[Given records Boundary: Start]
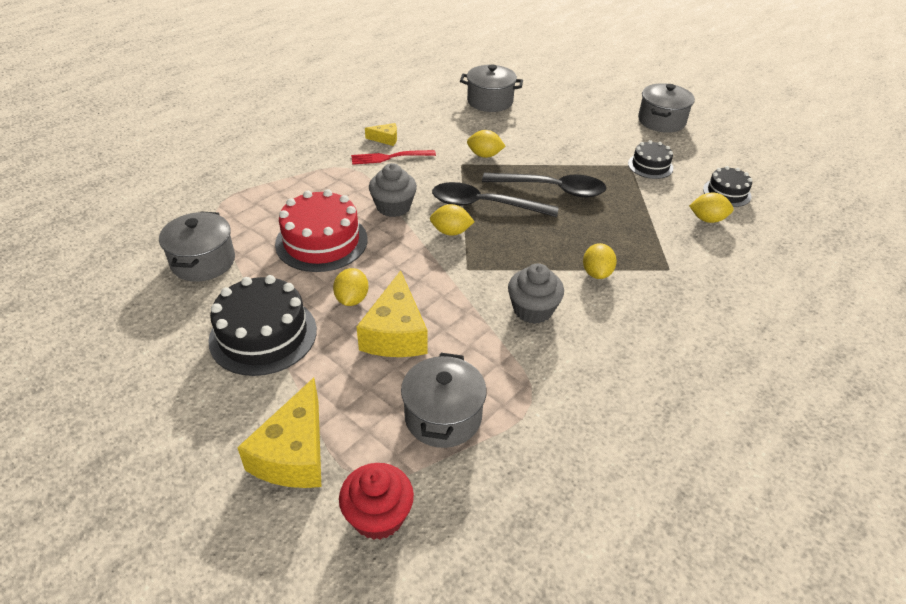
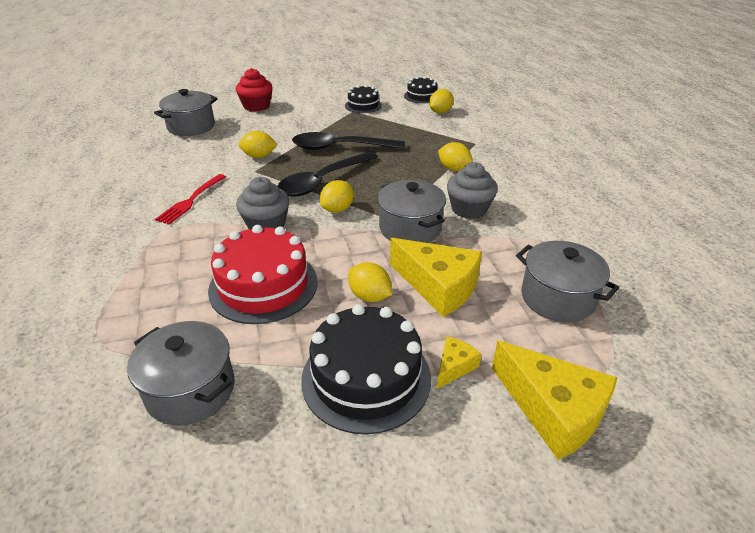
camera: 55 degrees left, 5 degrees down
(378, 516) = (654, 378): red cupcake -> red cupcake (256, 106)
(385, 139) = (160, 192): yellow cheese -> yellow cheese (454, 367)
(484, 155) = (259, 156): yellow lemon -> yellow lemon turned 45 degrees clockwise
(551, 189) = (340, 147): black spoon -> black spoon turned 135 degrees counterclockwise
(661, 121) = (320, 82): grey pot -> grey pot (410, 228)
[Given records Boundary: End]
Work item:
Reproduce each line of the records in which "turned" appears.

Response:
(484, 155) = (259, 156): yellow lemon -> yellow lemon turned 45 degrees clockwise
(551, 189) = (340, 147): black spoon -> black spoon turned 135 degrees counterclockwise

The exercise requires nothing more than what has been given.